__How to complete this task__: All records below are to be transcribed exactly, with every picture left out.
########################################
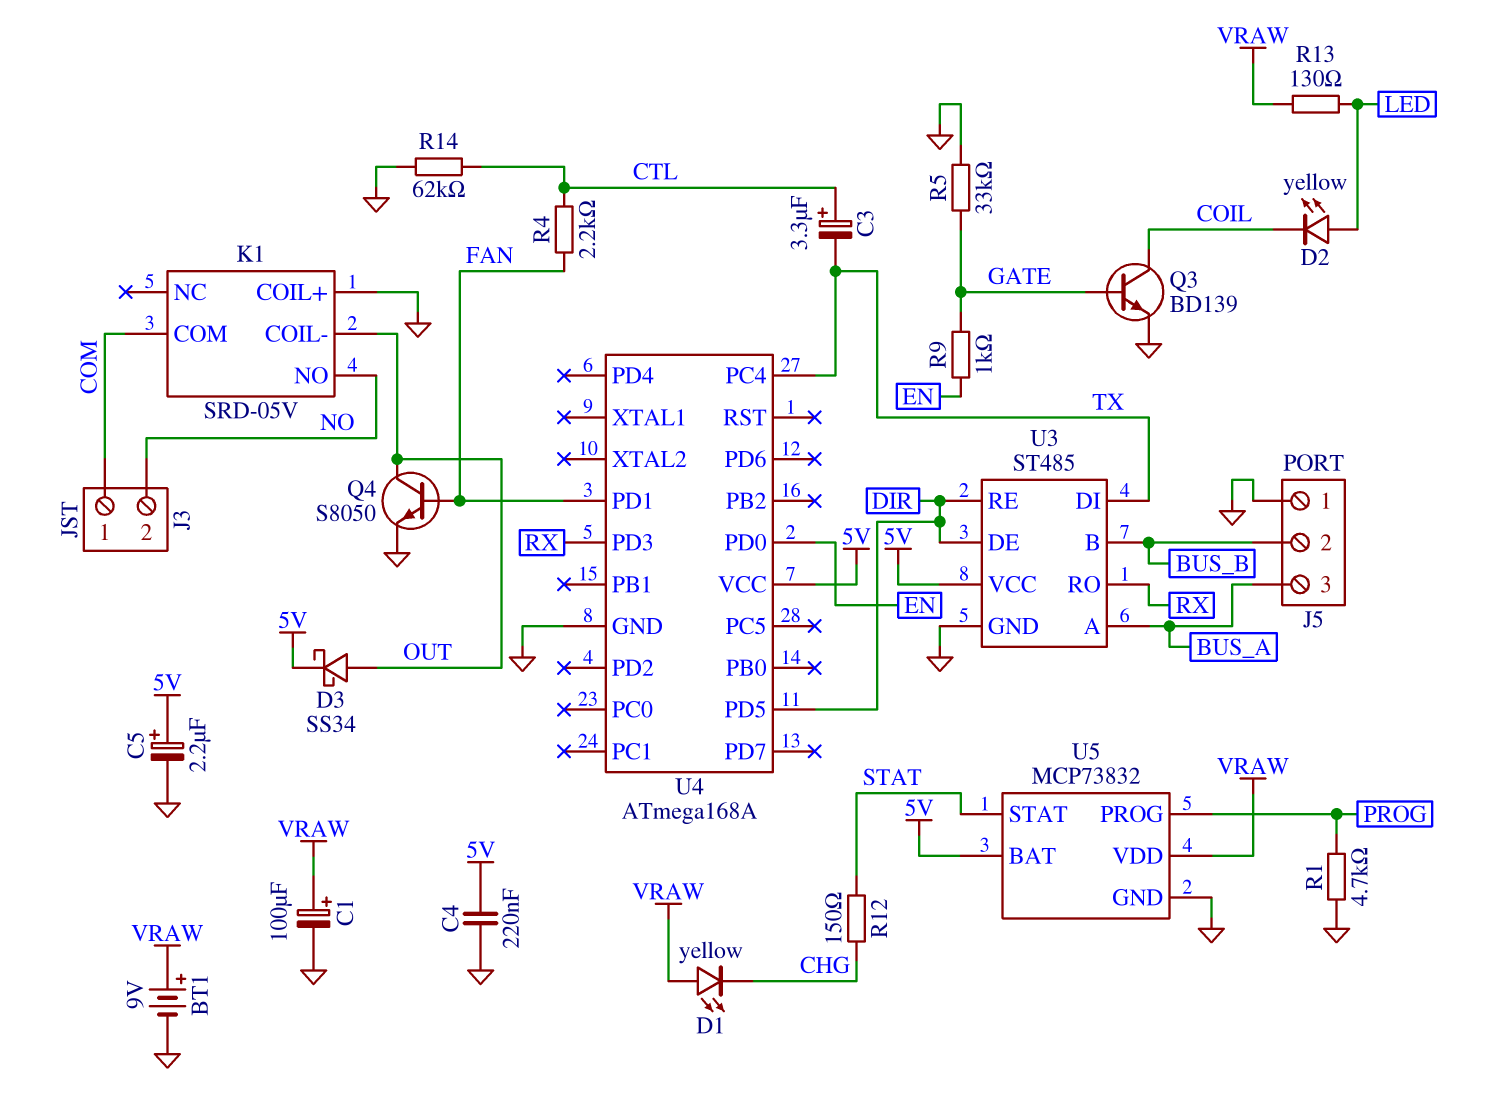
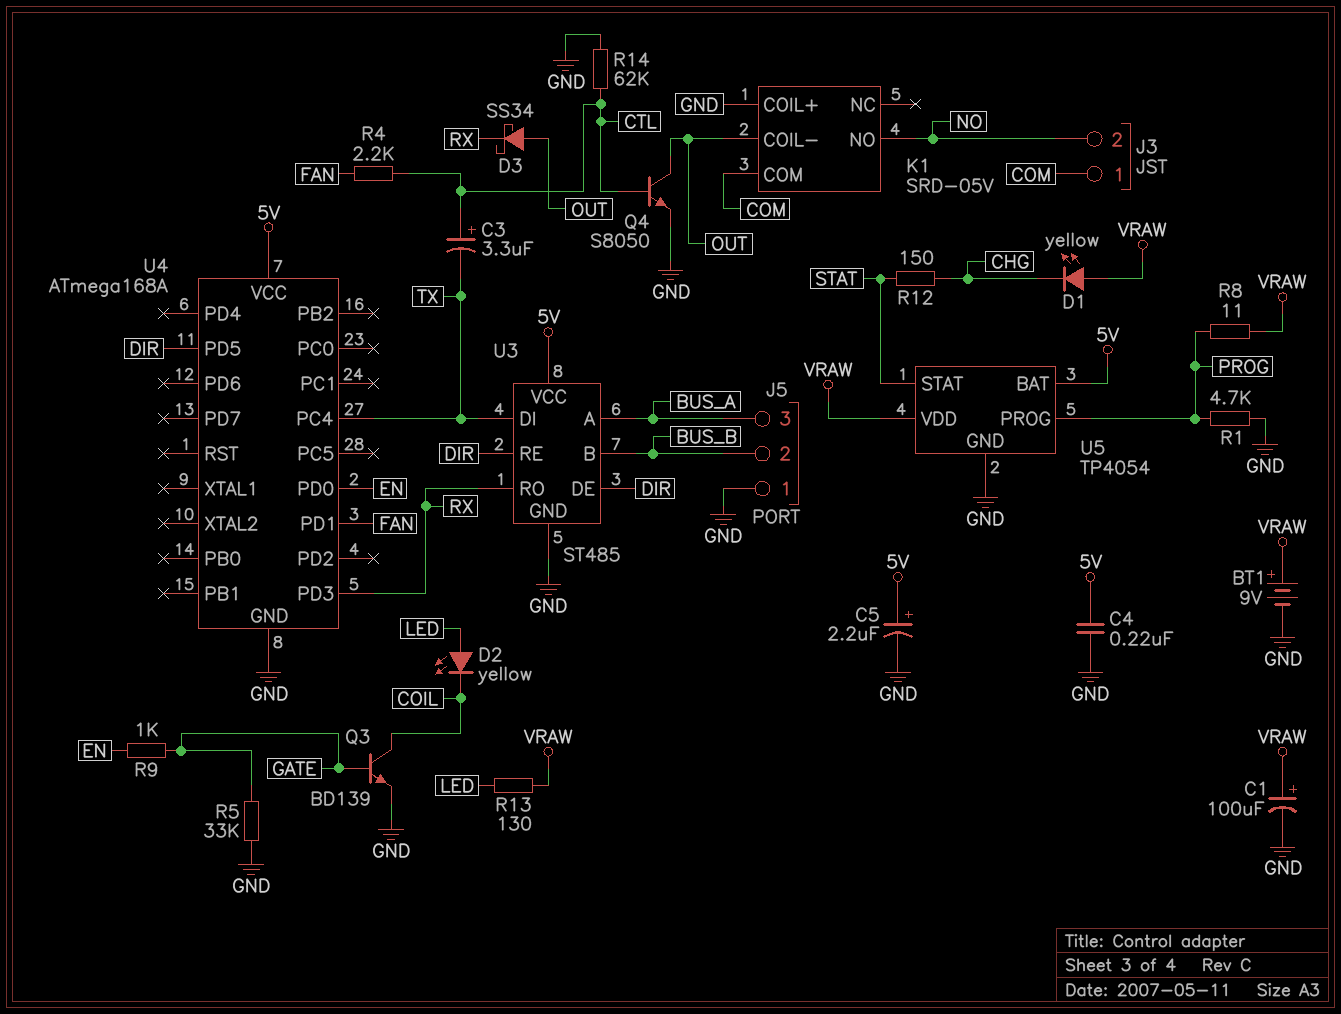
D3: schottky SS34 (A OUT, K 5V) -> schottky SS34 (A OUT, K RX)
Q4: NPN S8050 (B FAN, C OUT, E GND) -> NPN S8050 (B CTL, C OUT, E GND)
R8: none -> 11 (PROG, VRAW)
U5: MCP73832 -> TP4054

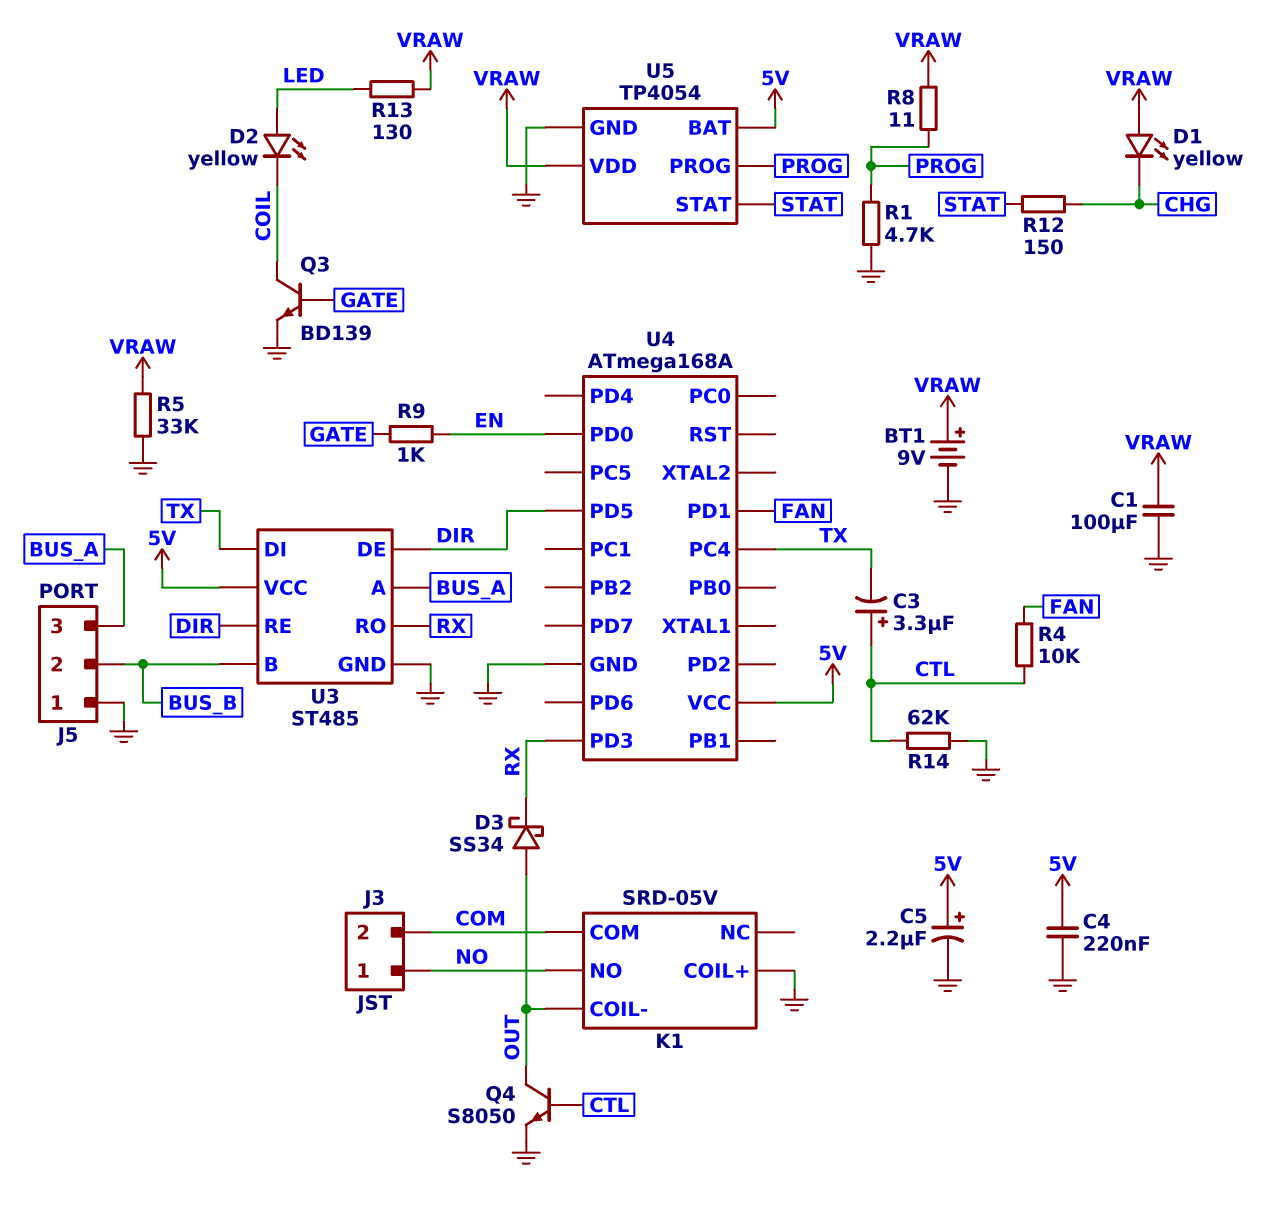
C1: 100uF (plus VRAW, minus GND) -> 100uF (GND, VRAW)
J3 pin 1: COM -> NO
J3 pin 2: NO -> COM
R4: 2.2k (CTL, FAN) -> 10k (CTL, FAN)
R5: 33k (GATE, GND) -> 33k (GND, VRAW)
########################################
__Answer section__:
D3: schottky SS34 (A OUT, K 5V) -> schottky SS34 (A OUT, K RX)
Q4: NPN S8050 (B FAN, C OUT, E GND) -> NPN S8050 (B CTL, C OUT, E GND)
R8: none -> 11 (PROG, VRAW)
U5: MCP73832 -> TP4054

C1: 100uF (plus VRAW, minus GND) -> 100uF (GND, VRAW)
J3 pin 1: COM -> NO
J3 pin 2: NO -> COM
R4: 2.2k (CTL, FAN) -> 10k (CTL, FAN)
R5: 33k (GATE, GND) -> 33k (GND, VRAW)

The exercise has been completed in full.